## Edit difference data

"""

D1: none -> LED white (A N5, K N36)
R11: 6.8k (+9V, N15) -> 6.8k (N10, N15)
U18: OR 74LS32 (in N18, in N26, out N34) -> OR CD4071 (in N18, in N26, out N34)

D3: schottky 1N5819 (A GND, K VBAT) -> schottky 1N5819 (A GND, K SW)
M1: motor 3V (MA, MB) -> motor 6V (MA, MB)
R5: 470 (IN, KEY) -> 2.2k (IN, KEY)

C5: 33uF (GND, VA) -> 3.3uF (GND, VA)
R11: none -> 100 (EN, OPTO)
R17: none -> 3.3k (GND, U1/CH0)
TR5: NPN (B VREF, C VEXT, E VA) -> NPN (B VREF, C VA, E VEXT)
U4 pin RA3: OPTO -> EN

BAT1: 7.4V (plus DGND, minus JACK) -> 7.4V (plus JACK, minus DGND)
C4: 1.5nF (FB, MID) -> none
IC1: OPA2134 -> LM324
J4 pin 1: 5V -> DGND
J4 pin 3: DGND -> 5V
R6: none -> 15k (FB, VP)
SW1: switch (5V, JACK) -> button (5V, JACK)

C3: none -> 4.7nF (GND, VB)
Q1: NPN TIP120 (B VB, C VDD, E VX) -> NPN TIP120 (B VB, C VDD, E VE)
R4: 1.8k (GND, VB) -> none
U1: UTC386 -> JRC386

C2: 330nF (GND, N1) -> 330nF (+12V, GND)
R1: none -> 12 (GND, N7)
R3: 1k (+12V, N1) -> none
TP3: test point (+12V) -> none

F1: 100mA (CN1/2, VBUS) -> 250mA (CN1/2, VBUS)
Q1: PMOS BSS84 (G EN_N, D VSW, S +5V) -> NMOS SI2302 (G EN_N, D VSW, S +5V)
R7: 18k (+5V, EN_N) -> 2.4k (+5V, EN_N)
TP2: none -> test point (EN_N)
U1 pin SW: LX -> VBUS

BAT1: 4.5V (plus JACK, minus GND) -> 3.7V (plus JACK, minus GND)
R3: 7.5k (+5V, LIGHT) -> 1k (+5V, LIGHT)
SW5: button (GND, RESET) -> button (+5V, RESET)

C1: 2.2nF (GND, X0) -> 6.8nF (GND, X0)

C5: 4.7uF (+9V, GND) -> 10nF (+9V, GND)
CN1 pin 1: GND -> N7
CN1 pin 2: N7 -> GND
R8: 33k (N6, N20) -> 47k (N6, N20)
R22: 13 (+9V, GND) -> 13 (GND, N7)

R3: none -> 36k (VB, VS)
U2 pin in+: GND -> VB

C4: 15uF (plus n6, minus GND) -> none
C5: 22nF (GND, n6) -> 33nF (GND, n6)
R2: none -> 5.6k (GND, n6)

"""

The records above need to be returned in full, with nothing altered.

D1: none -> LED white (A N5, K N36)
R11: 6.8k (+9V, N15) -> 6.8k (N10, N15)
U18: OR 74LS32 (in N18, in N26, out N34) -> OR CD4071 (in N18, in N26, out N34)

D3: schottky 1N5819 (A GND, K VBAT) -> schottky 1N5819 (A GND, K SW)
M1: motor 3V (MA, MB) -> motor 6V (MA, MB)
R5: 470 (IN, KEY) -> 2.2k (IN, KEY)

C5: 33uF (GND, VA) -> 3.3uF (GND, VA)
R11: none -> 100 (EN, OPTO)
R17: none -> 3.3k (GND, U1/CH0)
TR5: NPN (B VREF, C VEXT, E VA) -> NPN (B VREF, C VA, E VEXT)
U4 pin RA3: OPTO -> EN

BAT1: 7.4V (plus DGND, minus JACK) -> 7.4V (plus JACK, minus DGND)
C4: 1.5nF (FB, MID) -> none
IC1: OPA2134 -> LM324
J4 pin 1: 5V -> DGND
J4 pin 3: DGND -> 5V
R6: none -> 15k (FB, VP)
SW1: switch (5V, JACK) -> button (5V, JACK)

C3: none -> 4.7nF (GND, VB)
Q1: NPN TIP120 (B VB, C VDD, E VX) -> NPN TIP120 (B VB, C VDD, E VE)
R4: 1.8k (GND, VB) -> none
U1: UTC386 -> JRC386

C2: 330nF (GND, N1) -> 330nF (+12V, GND)
R1: none -> 12 (GND, N7)
R3: 1k (+12V, N1) -> none
TP3: test point (+12V) -> none

F1: 100mA (CN1/2, VBUS) -> 250mA (CN1/2, VBUS)
Q1: PMOS BSS84 (G EN_N, D VSW, S +5V) -> NMOS SI2302 (G EN_N, D VSW, S +5V)
R7: 18k (+5V, EN_N) -> 2.4k (+5V, EN_N)
TP2: none -> test point (EN_N)
U1 pin SW: LX -> VBUS

BAT1: 4.5V (plus JACK, minus GND) -> 3.7V (plus JACK, minus GND)
R3: 7.5k (+5V, LIGHT) -> 1k (+5V, LIGHT)
SW5: button (GND, RESET) -> button (+5V, RESET)

C1: 2.2nF (GND, X0) -> 6.8nF (GND, X0)

C5: 4.7uF (+9V, GND) -> 10nF (+9V, GND)
CN1 pin 1: GND -> N7
CN1 pin 2: N7 -> GND
R8: 33k (N6, N20) -> 47k (N6, N20)
R22: 13 (+9V, GND) -> 13 (GND, N7)

R3: none -> 36k (VB, VS)
U2 pin in+: GND -> VB

C4: 15uF (plus n6, minus GND) -> none
C5: 22nF (GND, n6) -> 33nF (GND, n6)
R2: none -> 5.6k (GND, n6)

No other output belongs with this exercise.